(EXTRACTED MATERIAL)
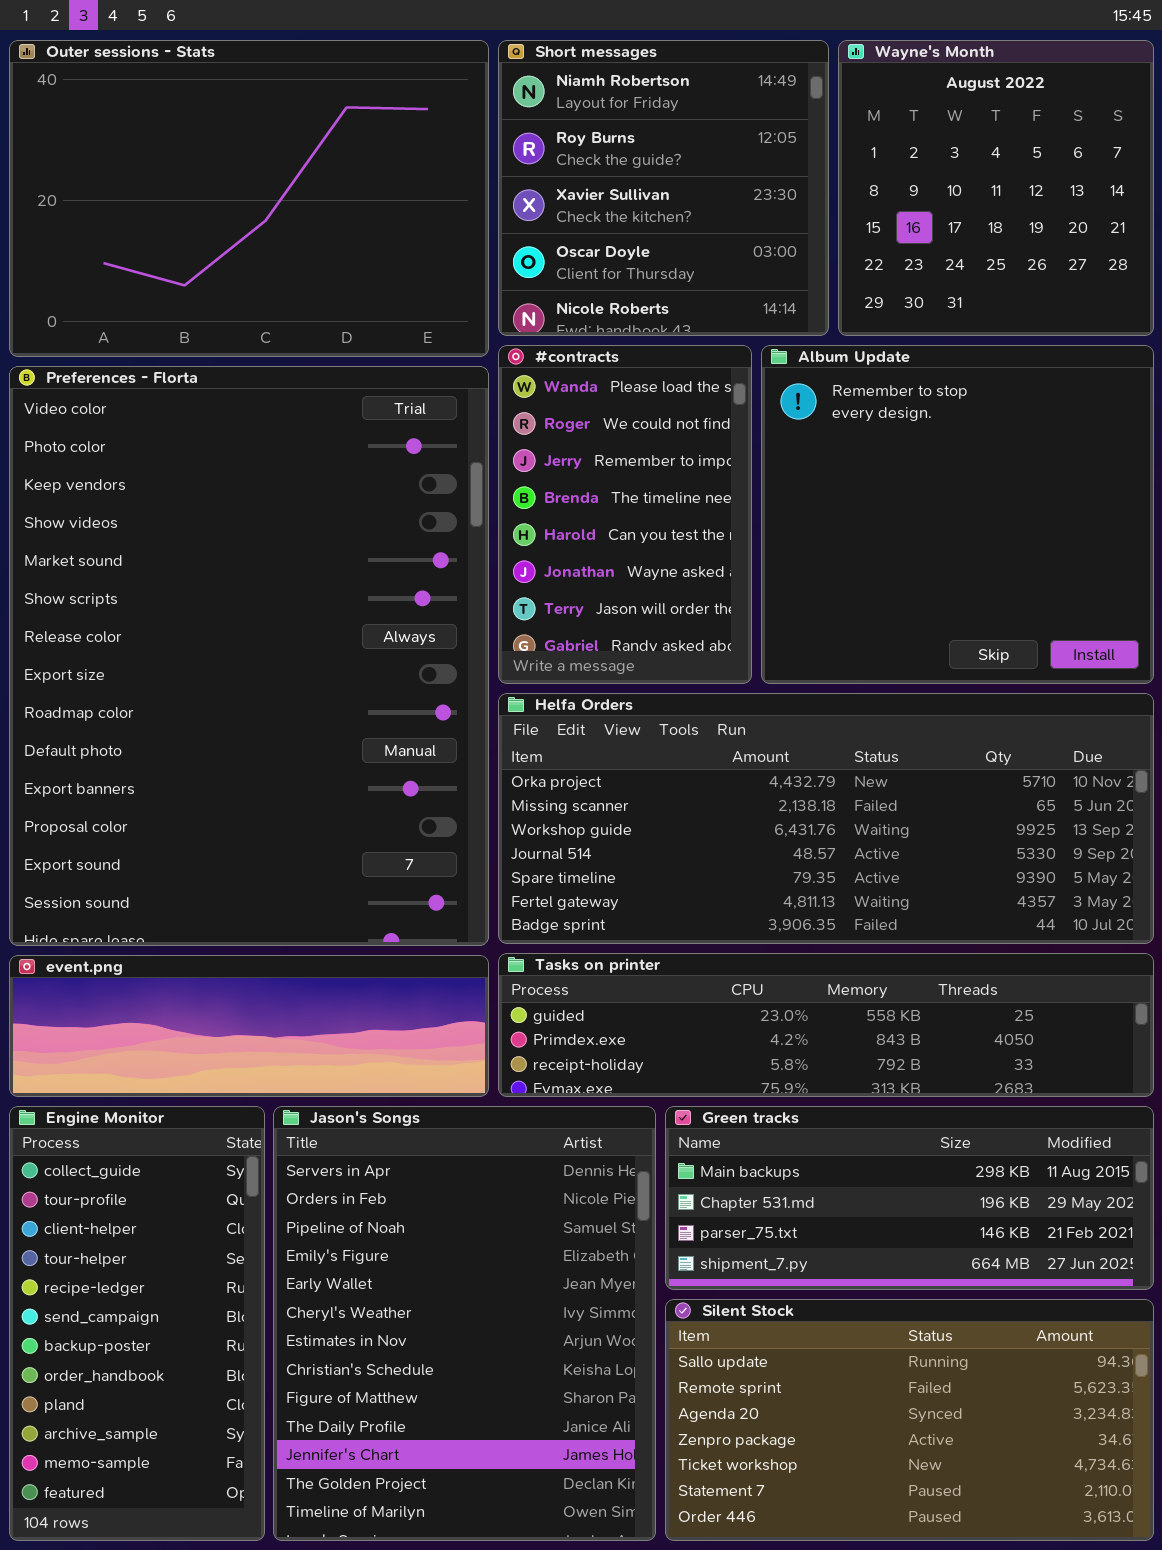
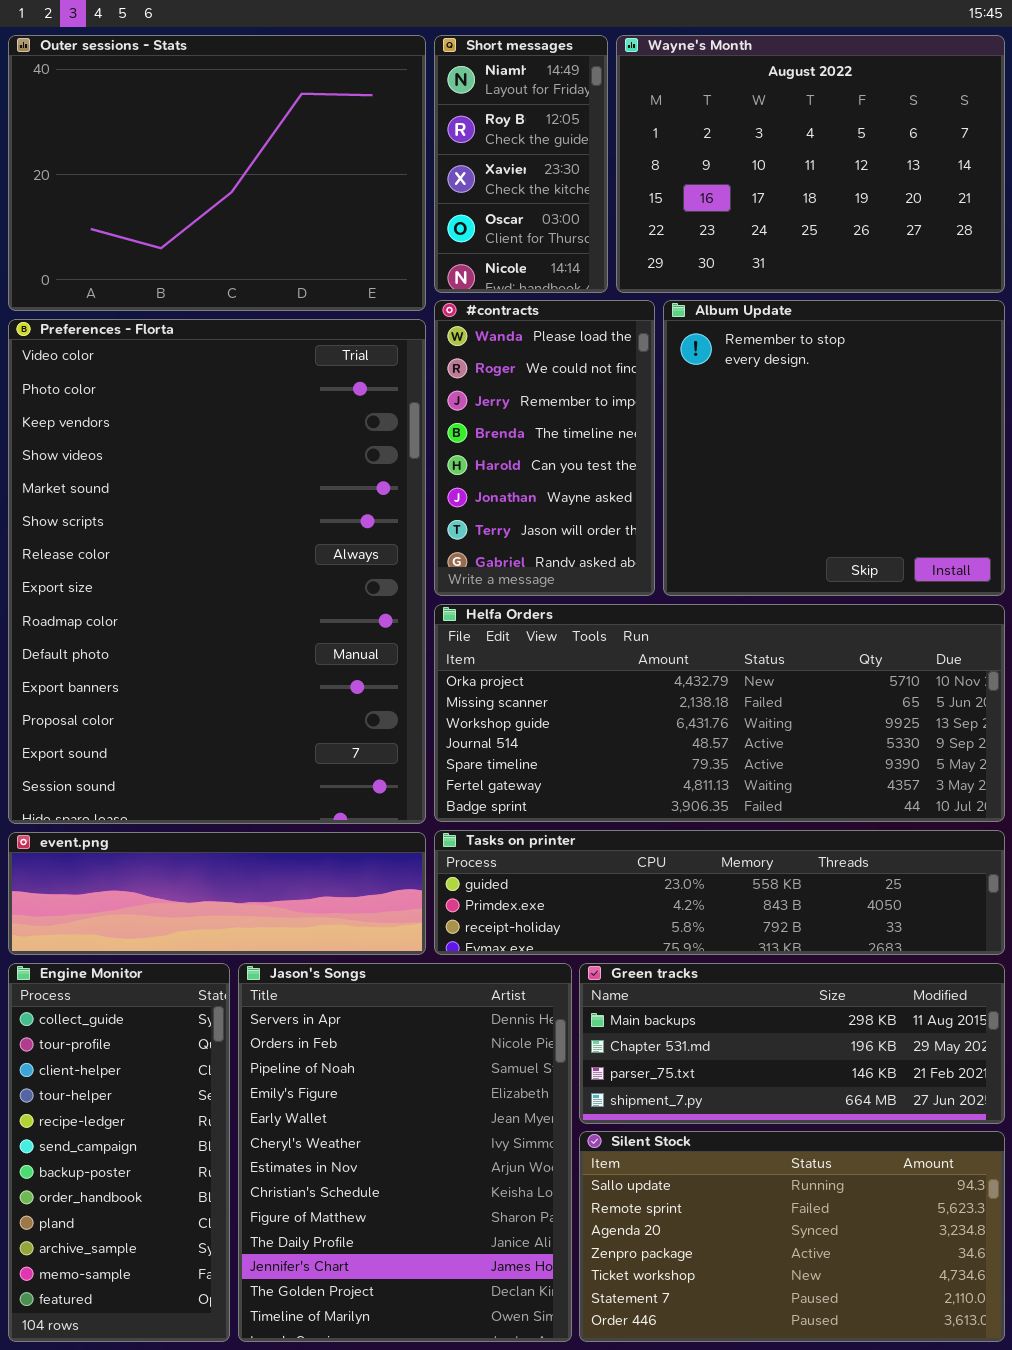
Short messages: [498,40,829,336] -> [434,35,608,293], resized
Wayne's Month: [838,40,1154,336] -> [616,35,1005,293], resized

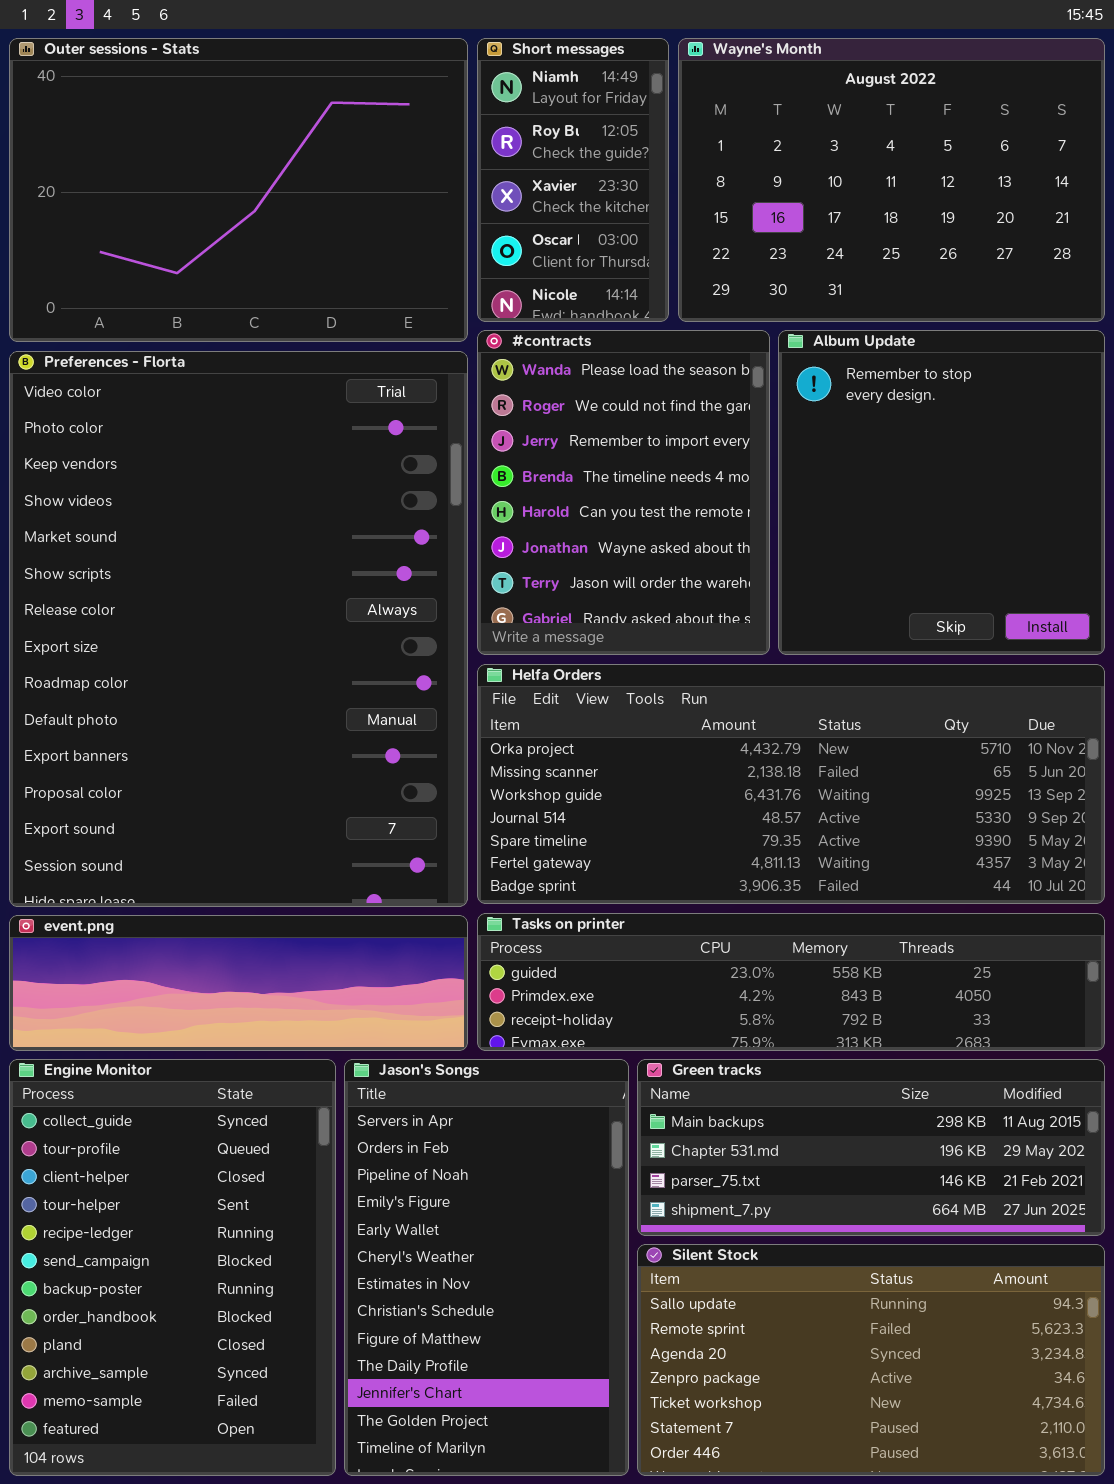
#contracts: [434,300,655,596] -> [477,330,770,655], resized
Album Update: [663,300,1005,596] -> [778,330,1105,655], resized
Engine Monitor: [8,963,230,1342] -> [9,1059,336,1476], resized
Jason's Songs: [238,963,572,1342] -> [344,1059,629,1476], resized

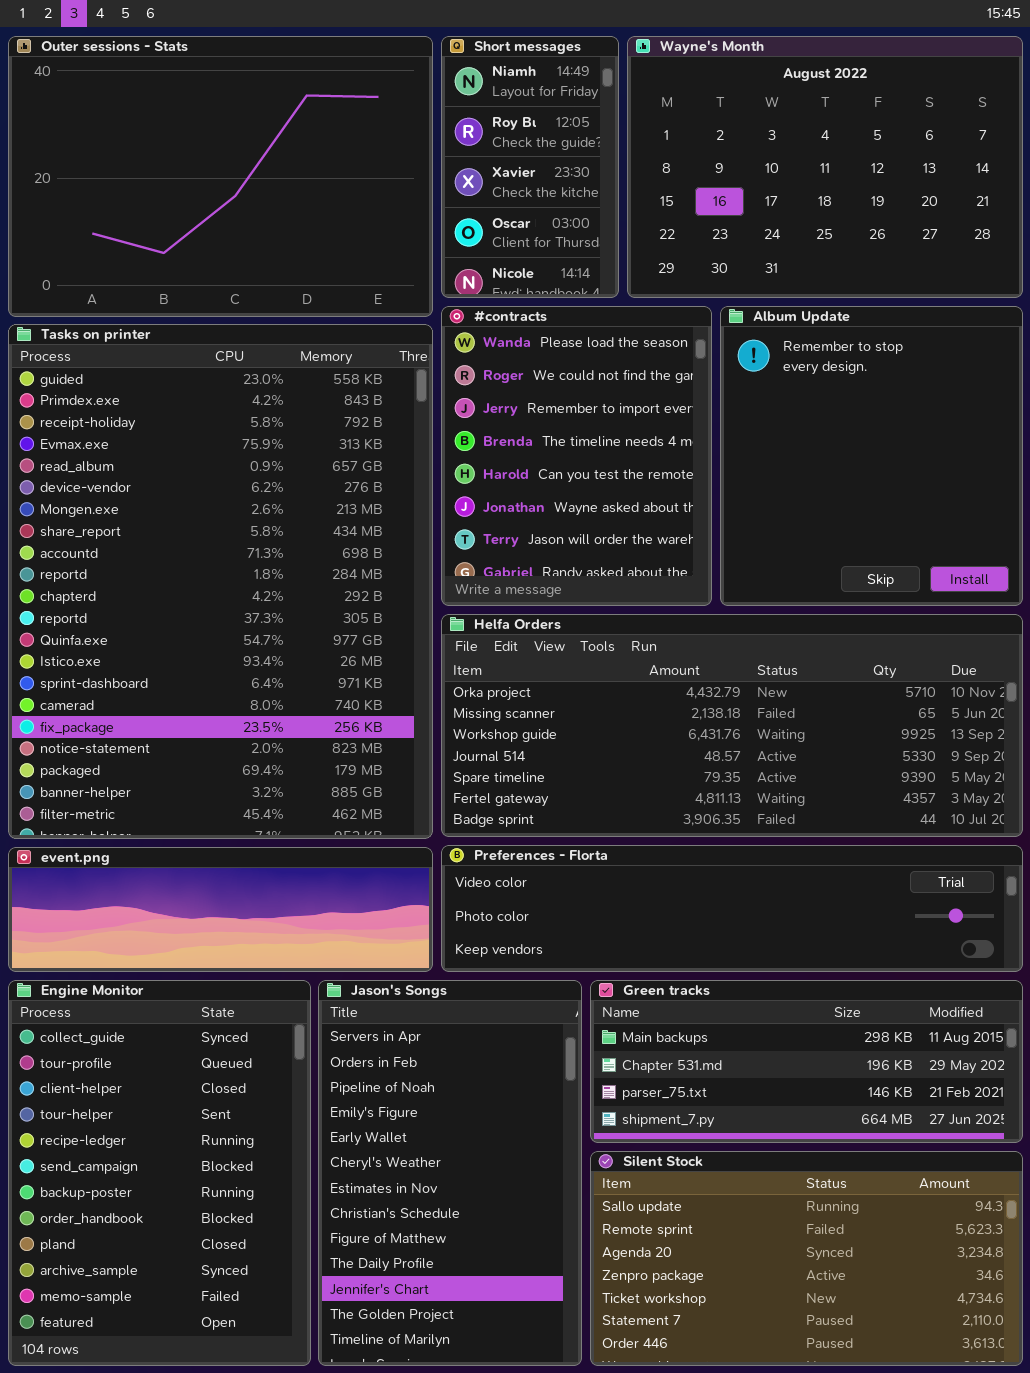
Preferences - Florta: [9,351,468,907] -> [441,845,1023,972], moved, resized
Tasks on printer: [477,913,1105,1051] -> [8,324,433,839], moved, resized

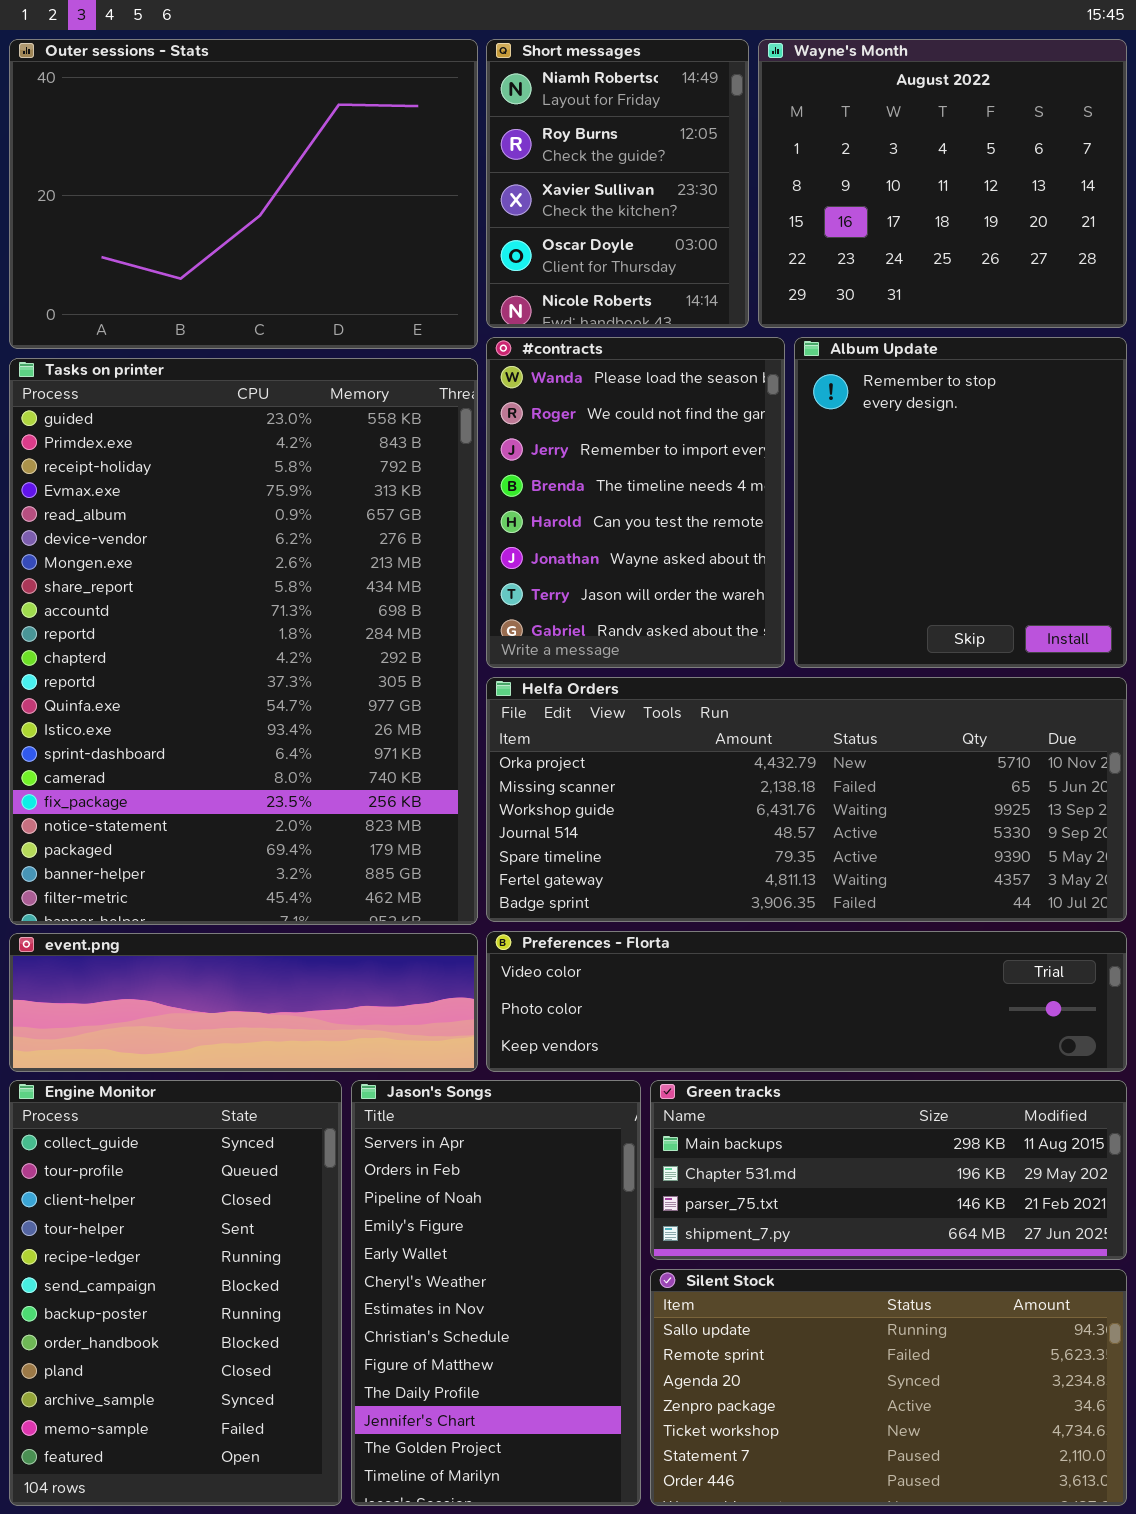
Short messages: [441,36,619,298] -> [486,39,749,328], resized
Wayne's Month: [627,36,1023,298] -> [758,39,1127,328], resized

(ASSIGNMENT) When the line containing "Album Update: [663,300,1005,596]" is reached, write out that line and each one after it exactly, ending with the last line of the records; pictures are not copied.

(REPLY)
Album Update: [663,300,1005,596] -> [778,330,1105,655], resized
Engine Monitor: [8,963,230,1342] -> [9,1059,336,1476], resized
Jason's Songs: [238,963,572,1342] -> [344,1059,629,1476], resized

Preferences - Florta: [9,351,468,907] -> [441,845,1023,972], moved, resized
Tasks on printer: [477,913,1105,1051] -> [8,324,433,839], moved, resized

Short messages: [441,36,619,298] -> [486,39,749,328], resized
Wayne's Month: [627,36,1023,298] -> [758,39,1127,328], resized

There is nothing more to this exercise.